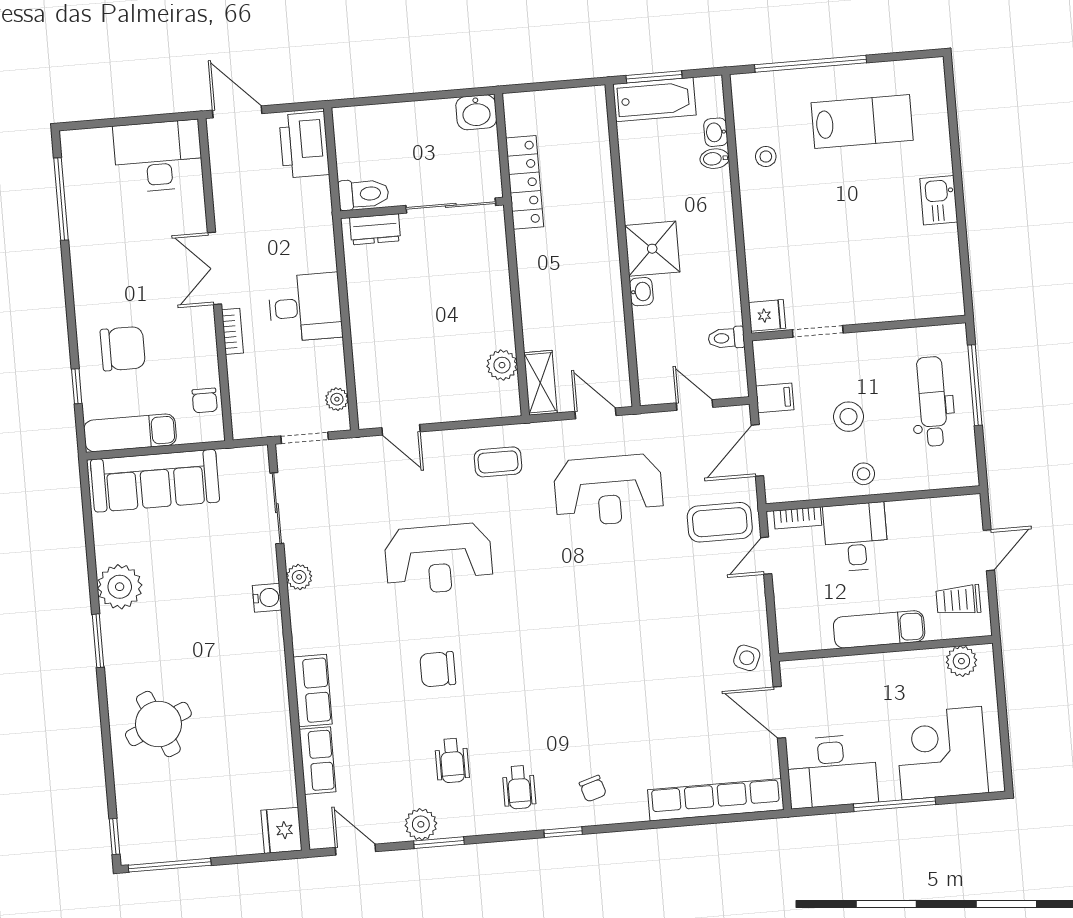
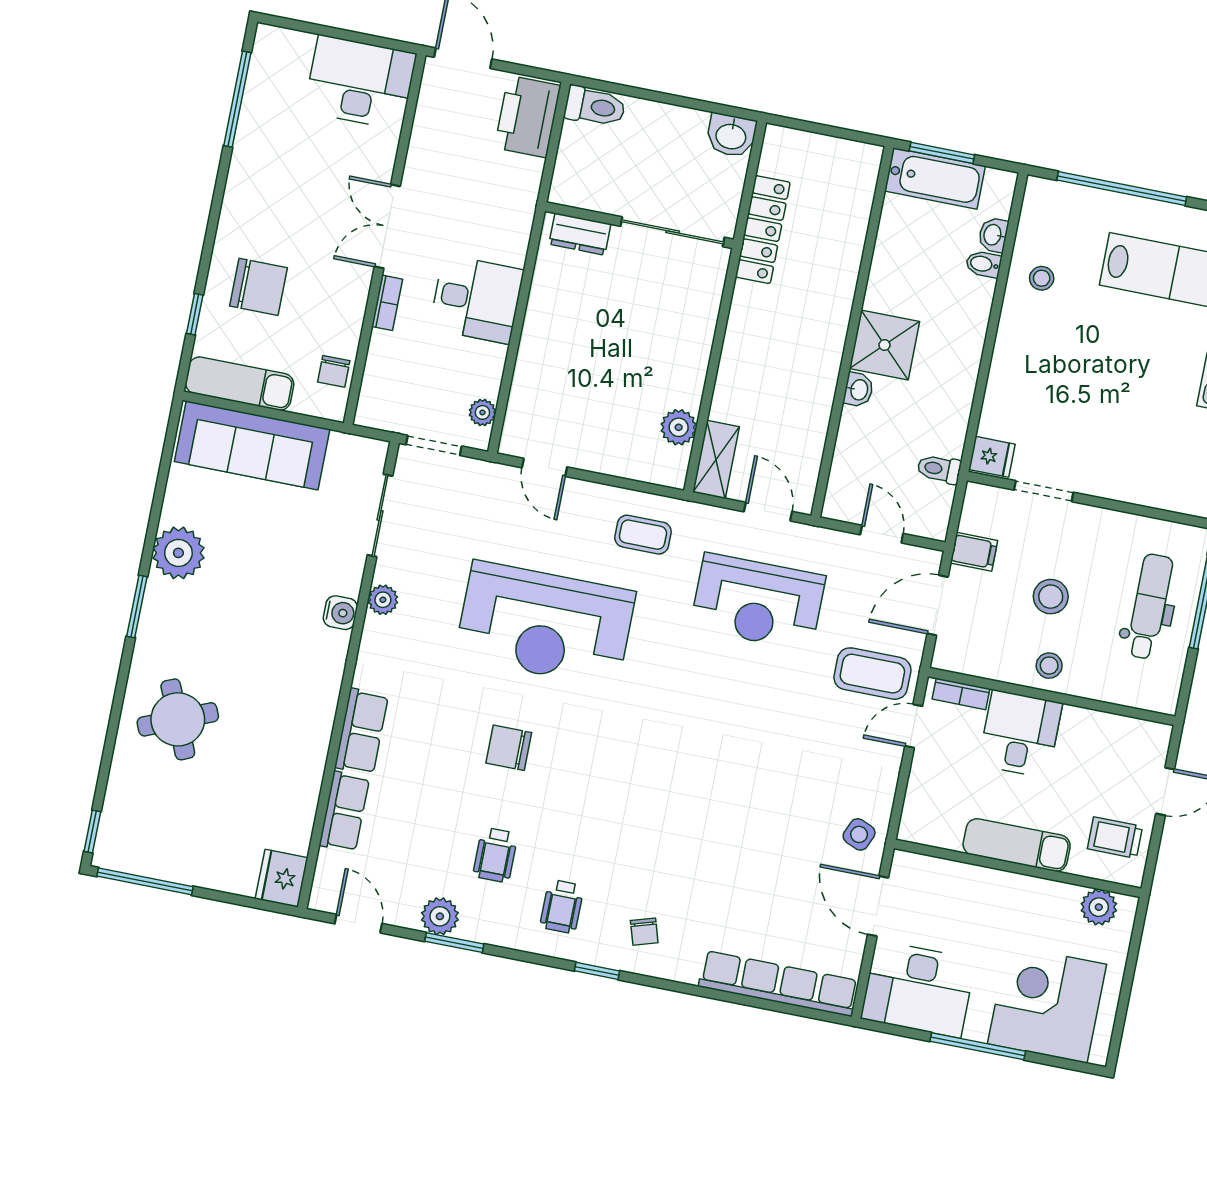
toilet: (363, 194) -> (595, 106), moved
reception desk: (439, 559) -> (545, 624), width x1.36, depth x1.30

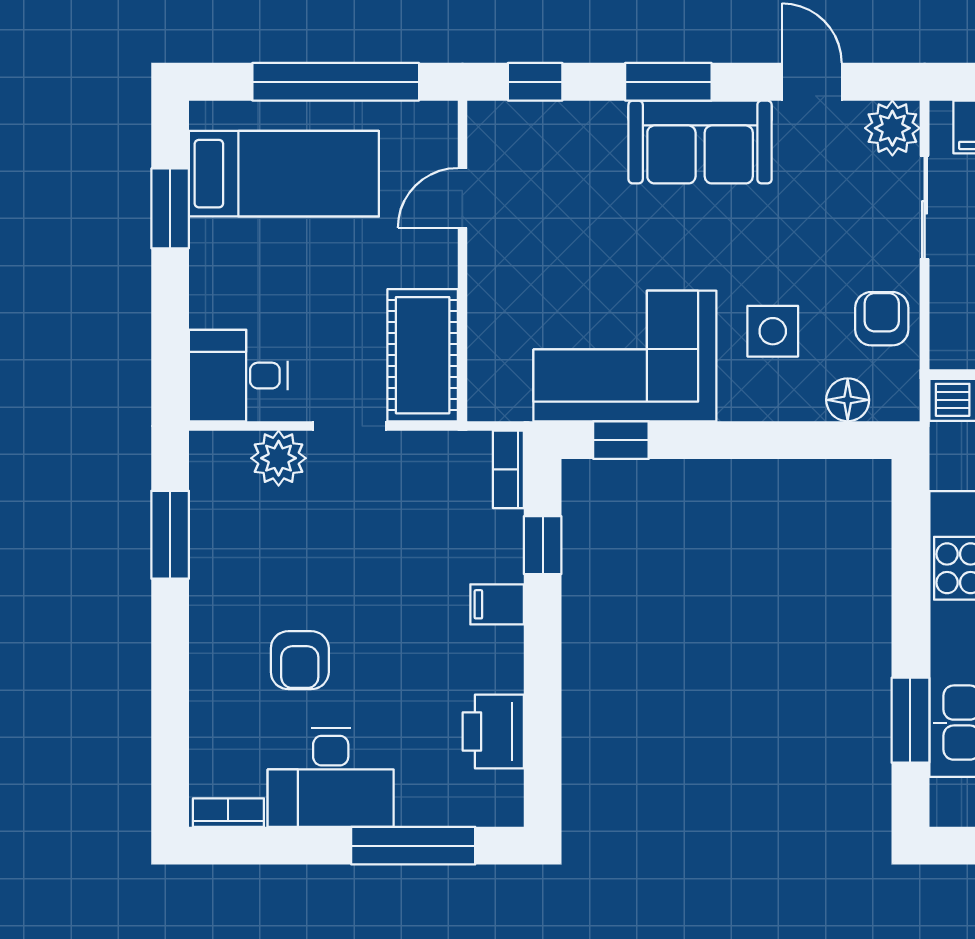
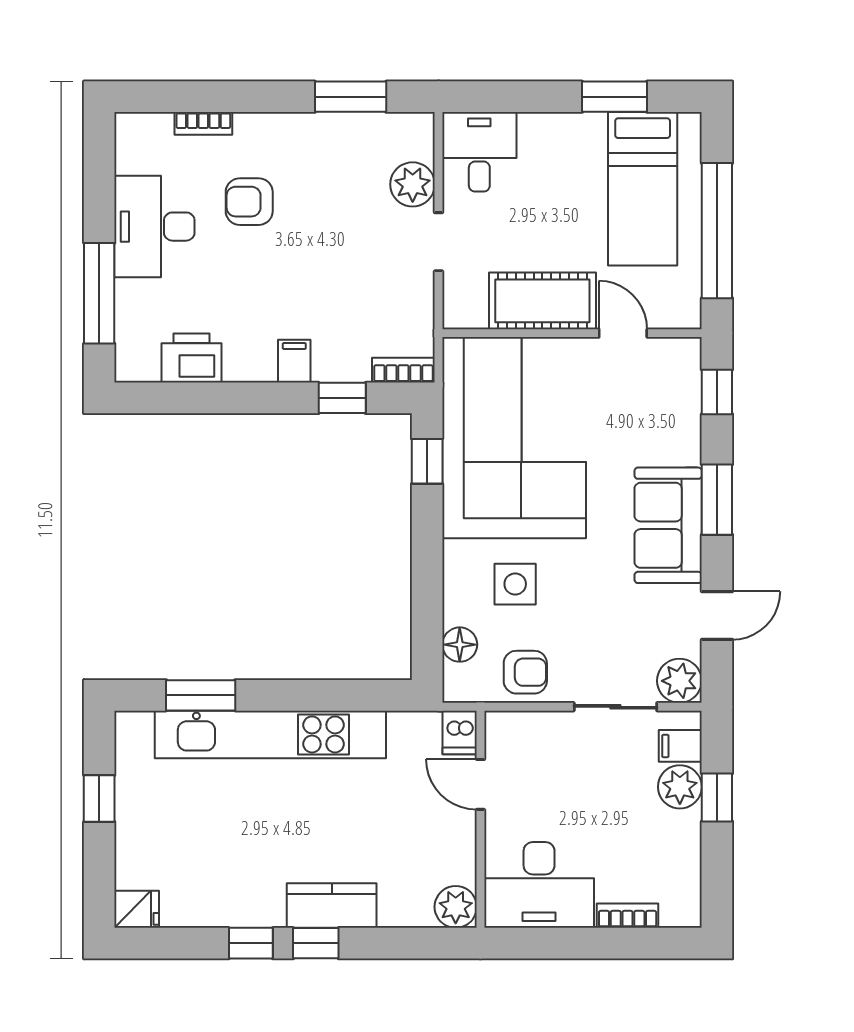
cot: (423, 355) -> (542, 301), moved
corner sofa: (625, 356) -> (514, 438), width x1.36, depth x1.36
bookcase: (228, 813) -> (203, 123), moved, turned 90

========================

# EXERCISE DESCRIPTION
Please retype the data exactly, but do not carry over any picture.

# PROBLEM SOLUTION
toilet: (363, 194) -> (595, 106), moved
reception desk: (439, 559) -> (545, 624), width x1.36, depth x1.30

cot: (423, 355) -> (542, 301), moved
corner sofa: (625, 356) -> (514, 438), width x1.36, depth x1.36
bookcase: (228, 813) -> (203, 123), moved, turned 90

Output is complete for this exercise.